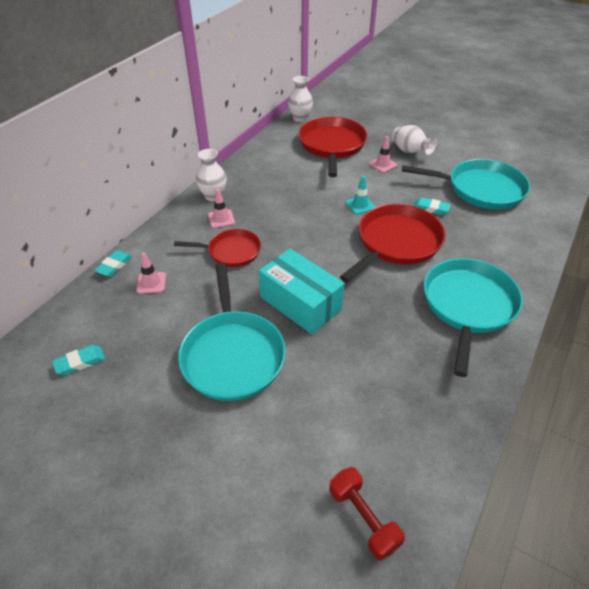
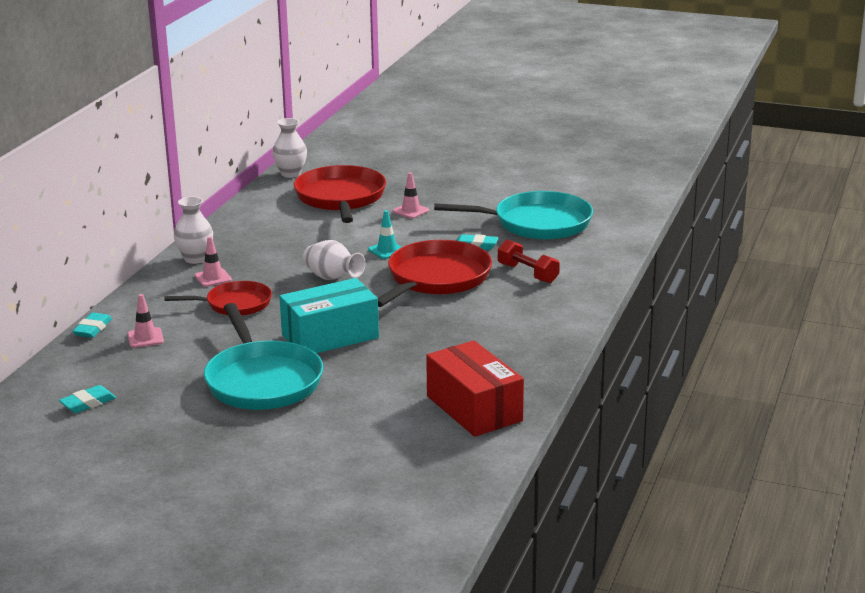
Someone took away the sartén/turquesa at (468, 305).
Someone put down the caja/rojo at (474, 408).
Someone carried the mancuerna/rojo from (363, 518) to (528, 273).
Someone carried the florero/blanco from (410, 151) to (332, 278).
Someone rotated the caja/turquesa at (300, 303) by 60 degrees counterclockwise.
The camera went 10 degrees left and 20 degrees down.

What the exercise asks:
Copy the listing above verbatim; the pictures it contains are to stay out.

Written solution:
Someone took away the sartén/turquesa at (468, 305).
Someone put down the caja/rojo at (474, 408).
Someone carried the mancuerna/rojo from (363, 518) to (528, 273).
Someone carried the florero/blanco from (410, 151) to (332, 278).
Someone rotated the caja/turquesa at (300, 303) by 60 degrees counterclockwise.
The camera went 10 degrees left and 20 degrees down.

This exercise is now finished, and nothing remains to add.